Dataset records
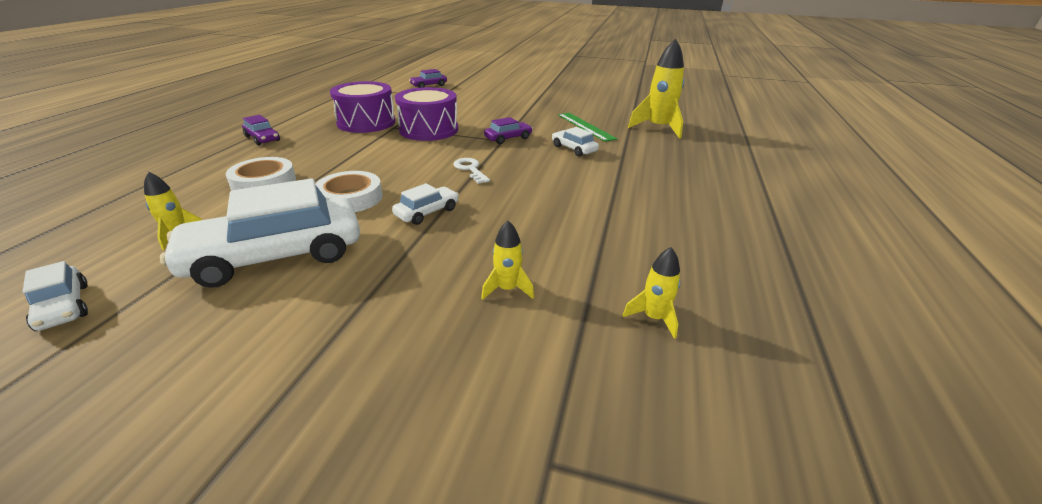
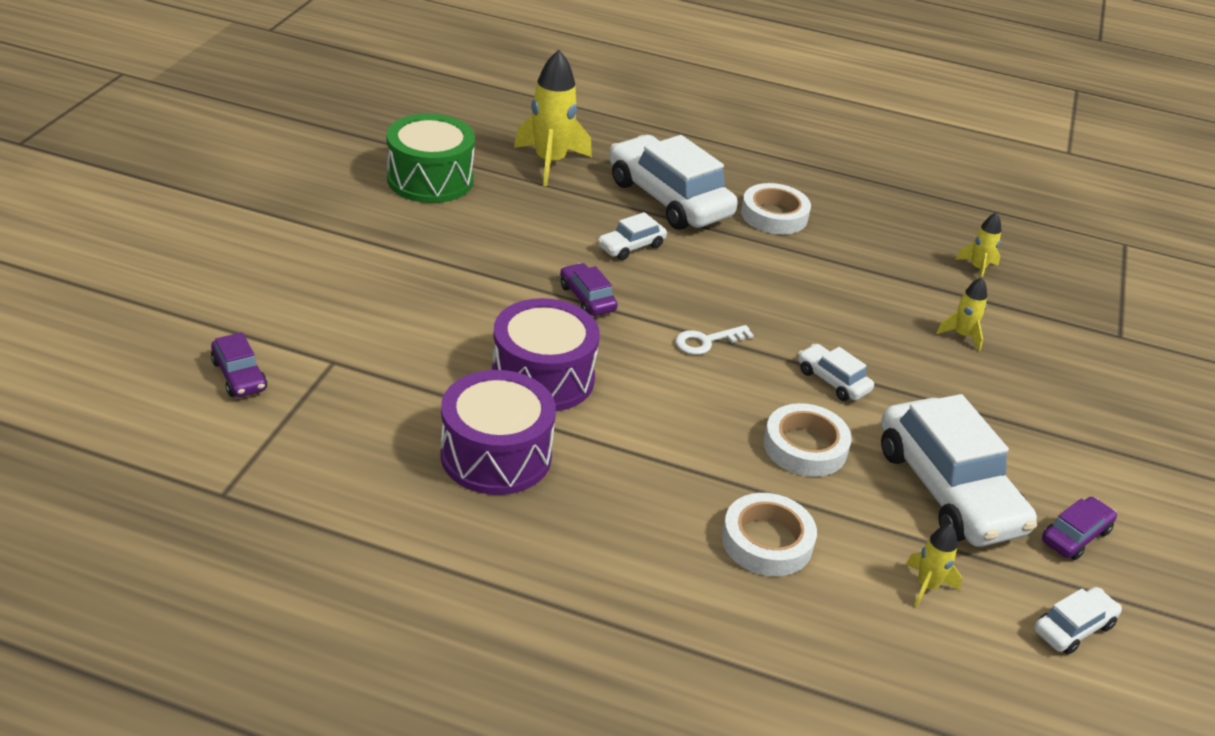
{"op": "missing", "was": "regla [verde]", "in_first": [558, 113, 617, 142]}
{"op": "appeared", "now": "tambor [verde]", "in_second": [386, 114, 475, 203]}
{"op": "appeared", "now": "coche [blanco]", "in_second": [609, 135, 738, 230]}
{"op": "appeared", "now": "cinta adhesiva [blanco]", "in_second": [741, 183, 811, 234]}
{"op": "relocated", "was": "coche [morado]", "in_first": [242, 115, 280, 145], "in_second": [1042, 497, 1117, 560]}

What this task involves
Print out each record exactly as shown, but keep the pictures out.

Solved problem
{"op": "missing", "was": "regla [verde]", "in_first": [558, 113, 617, 142]}
{"op": "appeared", "now": "tambor [verde]", "in_second": [386, 114, 475, 203]}
{"op": "appeared", "now": "coche [blanco]", "in_second": [609, 135, 738, 230]}
{"op": "appeared", "now": "cinta adhesiva [blanco]", "in_second": [741, 183, 811, 234]}
{"op": "relocated", "was": "coche [morado]", "in_first": [242, 115, 280, 145], "in_second": [1042, 497, 1117, 560]}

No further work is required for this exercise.